Work order
Below are lines of data, and only some are wanted. Please repeat exactly those from the line that has "none -> black tile H3 level 1" through the line that has "none -> pink brick C4:C5 level 1".

*** Opening Source information ***

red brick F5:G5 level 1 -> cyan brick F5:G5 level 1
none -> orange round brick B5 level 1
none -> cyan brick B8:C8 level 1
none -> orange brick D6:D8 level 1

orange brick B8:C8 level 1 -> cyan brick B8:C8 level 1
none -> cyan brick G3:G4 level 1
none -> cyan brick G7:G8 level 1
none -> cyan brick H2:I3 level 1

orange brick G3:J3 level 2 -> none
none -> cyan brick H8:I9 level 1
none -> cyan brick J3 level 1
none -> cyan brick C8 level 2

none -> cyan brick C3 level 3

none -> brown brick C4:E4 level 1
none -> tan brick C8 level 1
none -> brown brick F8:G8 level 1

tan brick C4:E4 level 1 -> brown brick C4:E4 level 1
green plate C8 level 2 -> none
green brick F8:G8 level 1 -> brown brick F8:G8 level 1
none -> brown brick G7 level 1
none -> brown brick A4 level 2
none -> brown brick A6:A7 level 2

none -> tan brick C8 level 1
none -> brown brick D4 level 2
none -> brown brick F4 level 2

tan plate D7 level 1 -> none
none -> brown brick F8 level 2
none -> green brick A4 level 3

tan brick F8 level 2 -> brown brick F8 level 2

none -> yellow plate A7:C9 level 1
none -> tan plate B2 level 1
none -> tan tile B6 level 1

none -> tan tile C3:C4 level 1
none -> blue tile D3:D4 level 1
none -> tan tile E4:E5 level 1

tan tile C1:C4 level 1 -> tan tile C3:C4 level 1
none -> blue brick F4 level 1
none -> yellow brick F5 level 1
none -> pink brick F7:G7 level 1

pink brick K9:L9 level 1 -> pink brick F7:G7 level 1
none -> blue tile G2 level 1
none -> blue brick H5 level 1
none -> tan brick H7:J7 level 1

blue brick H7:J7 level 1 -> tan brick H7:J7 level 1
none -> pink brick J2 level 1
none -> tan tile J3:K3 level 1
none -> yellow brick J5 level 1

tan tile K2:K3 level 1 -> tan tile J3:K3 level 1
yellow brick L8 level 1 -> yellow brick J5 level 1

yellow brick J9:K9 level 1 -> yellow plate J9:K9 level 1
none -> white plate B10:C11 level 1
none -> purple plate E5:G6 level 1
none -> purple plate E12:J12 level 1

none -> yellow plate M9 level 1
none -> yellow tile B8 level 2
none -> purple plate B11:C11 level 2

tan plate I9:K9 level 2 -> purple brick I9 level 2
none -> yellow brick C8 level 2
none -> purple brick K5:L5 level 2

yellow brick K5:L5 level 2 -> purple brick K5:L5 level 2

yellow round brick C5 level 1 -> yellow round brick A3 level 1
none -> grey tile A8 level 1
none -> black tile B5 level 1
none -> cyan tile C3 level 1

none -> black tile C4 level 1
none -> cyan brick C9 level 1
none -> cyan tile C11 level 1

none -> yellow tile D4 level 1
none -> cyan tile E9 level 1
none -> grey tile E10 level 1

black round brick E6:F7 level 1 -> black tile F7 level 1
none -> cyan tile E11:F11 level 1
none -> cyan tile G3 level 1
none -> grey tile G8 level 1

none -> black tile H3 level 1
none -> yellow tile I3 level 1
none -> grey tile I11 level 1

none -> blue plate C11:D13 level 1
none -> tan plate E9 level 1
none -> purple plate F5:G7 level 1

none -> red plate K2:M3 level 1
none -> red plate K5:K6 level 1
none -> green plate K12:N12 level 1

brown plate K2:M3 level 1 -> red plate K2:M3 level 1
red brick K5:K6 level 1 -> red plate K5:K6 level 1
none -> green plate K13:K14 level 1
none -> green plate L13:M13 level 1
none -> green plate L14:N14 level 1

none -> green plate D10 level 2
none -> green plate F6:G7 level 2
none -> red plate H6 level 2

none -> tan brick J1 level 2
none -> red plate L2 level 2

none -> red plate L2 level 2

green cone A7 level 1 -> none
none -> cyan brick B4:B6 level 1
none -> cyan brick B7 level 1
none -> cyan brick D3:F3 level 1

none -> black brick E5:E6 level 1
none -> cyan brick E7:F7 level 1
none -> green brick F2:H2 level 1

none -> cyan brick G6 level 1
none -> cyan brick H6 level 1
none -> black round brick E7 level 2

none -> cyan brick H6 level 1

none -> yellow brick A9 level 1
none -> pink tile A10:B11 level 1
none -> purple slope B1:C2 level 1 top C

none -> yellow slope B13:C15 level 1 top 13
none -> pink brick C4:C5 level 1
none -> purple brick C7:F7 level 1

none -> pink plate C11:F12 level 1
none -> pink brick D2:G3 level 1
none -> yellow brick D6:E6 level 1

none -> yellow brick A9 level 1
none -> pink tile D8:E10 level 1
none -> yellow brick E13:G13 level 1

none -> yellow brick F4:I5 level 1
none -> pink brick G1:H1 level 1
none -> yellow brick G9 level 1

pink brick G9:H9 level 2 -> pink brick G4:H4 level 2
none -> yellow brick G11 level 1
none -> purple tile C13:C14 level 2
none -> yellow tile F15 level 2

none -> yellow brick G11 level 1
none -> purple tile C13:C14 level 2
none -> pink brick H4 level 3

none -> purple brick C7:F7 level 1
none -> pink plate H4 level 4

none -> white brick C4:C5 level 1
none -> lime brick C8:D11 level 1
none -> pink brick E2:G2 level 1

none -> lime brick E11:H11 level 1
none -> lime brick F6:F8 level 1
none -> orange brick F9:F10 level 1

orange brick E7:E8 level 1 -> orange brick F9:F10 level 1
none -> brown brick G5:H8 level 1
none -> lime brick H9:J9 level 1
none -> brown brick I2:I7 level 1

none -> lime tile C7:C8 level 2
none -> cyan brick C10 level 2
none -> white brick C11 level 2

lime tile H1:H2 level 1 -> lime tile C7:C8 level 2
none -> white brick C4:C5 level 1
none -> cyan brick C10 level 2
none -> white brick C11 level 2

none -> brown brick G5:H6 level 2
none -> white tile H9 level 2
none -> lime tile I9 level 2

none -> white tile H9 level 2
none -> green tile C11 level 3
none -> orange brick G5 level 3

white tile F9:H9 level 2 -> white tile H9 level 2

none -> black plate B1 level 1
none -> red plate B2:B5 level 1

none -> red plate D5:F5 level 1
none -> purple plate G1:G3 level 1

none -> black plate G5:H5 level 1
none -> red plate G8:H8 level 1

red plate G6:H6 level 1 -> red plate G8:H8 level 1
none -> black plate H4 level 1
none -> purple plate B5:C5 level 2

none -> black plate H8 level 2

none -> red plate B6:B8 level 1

*** Closing Source information ***

Problem solution
none -> black tile H3 level 1
none -> yellow tile I3 level 1
none -> grey tile I11 level 1

none -> blue plate C11:D13 level 1
none -> tan plate E9 level 1
none -> purple plate F5:G7 level 1

none -> red plate K2:M3 level 1
none -> red plate K5:K6 level 1
none -> green plate K12:N12 level 1

brown plate K2:M3 level 1 -> red plate K2:M3 level 1
red brick K5:K6 level 1 -> red plate K5:K6 level 1
none -> green plate K13:K14 level 1
none -> green plate L13:M13 level 1
none -> green plate L14:N14 level 1

none -> green plate D10 level 2
none -> green plate F6:G7 level 2
none -> red plate H6 level 2

none -> tan brick J1 level 2
none -> red plate L2 level 2

none -> red plate L2 level 2

green cone A7 level 1 -> none
none -> cyan brick B4:B6 level 1
none -> cyan brick B7 level 1
none -> cyan brick D3:F3 level 1

none -> black brick E5:E6 level 1
none -> cyan brick E7:F7 level 1
none -> green brick F2:H2 level 1

none -> cyan brick G6 level 1
none -> cyan brick H6 level 1
none -> black round brick E7 level 2

none -> cyan brick H6 level 1

none -> yellow brick A9 level 1
none -> pink tile A10:B11 level 1
none -> purple slope B1:C2 level 1 top C

none -> yellow slope B13:C15 level 1 top 13
none -> pink brick C4:C5 level 1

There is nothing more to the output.